**Aim of the exercise**
Please give back the lines from the line containing "green triangle: (75, 78)" through the end of the listing below, exactly as written and without pictures.

**Material for this task**
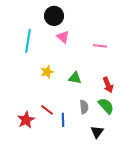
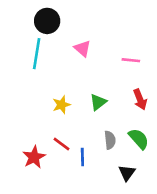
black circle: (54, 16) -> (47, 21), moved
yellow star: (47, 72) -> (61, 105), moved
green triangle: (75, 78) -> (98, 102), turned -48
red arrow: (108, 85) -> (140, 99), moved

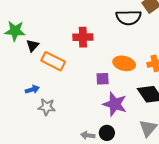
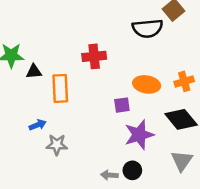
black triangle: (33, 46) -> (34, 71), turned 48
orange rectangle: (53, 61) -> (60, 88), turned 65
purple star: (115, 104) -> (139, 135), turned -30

**Answer to the problem**
green triangle: (75, 78) -> (98, 102), turned -48
red arrow: (108, 85) -> (140, 99), moved

black triangle: (33, 46) -> (34, 71), turned 48
orange rectangle: (53, 61) -> (60, 88), turned 65
purple star: (115, 104) -> (139, 135), turned -30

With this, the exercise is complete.